Given entries.
• • • • • • •
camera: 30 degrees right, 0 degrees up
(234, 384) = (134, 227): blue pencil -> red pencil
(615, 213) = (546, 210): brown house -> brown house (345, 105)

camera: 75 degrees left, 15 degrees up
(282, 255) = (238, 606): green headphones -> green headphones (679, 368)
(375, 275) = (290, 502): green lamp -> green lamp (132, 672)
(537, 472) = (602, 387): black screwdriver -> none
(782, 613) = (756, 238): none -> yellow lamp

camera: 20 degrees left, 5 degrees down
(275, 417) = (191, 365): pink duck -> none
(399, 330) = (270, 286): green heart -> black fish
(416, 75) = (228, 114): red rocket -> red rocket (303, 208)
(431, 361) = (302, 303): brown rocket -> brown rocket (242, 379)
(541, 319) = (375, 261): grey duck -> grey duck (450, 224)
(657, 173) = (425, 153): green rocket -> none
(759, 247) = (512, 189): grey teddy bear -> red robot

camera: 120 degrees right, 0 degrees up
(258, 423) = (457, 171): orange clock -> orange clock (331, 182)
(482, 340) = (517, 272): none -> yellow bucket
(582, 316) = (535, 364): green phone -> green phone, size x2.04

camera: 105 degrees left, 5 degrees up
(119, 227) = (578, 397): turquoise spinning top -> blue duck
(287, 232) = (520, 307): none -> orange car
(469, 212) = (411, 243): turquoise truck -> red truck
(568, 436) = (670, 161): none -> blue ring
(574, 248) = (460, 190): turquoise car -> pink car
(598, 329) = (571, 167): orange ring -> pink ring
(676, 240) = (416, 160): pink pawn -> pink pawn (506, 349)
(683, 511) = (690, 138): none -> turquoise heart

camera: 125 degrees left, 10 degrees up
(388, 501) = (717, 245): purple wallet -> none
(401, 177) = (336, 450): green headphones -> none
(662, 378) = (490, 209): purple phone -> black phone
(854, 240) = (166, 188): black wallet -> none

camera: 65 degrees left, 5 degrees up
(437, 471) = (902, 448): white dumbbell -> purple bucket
• • • • • • •
Task goal.
Repeat exactly the lines that run from the opening of the listing through the line holding "(537, 472) = (602, 387): black". Leave out everything else.

Exercise output.
camera: 30 degrees right, 0 degrees up
(234, 384) = (134, 227): blue pencil -> red pencil
(615, 213) = (546, 210): brown house -> brown house (345, 105)

camera: 75 degrees left, 15 degrees up
(282, 255) = (238, 606): green headphones -> green headphones (679, 368)
(375, 275) = (290, 502): green lamp -> green lamp (132, 672)
(537, 472) = (602, 387): black screwdriver -> none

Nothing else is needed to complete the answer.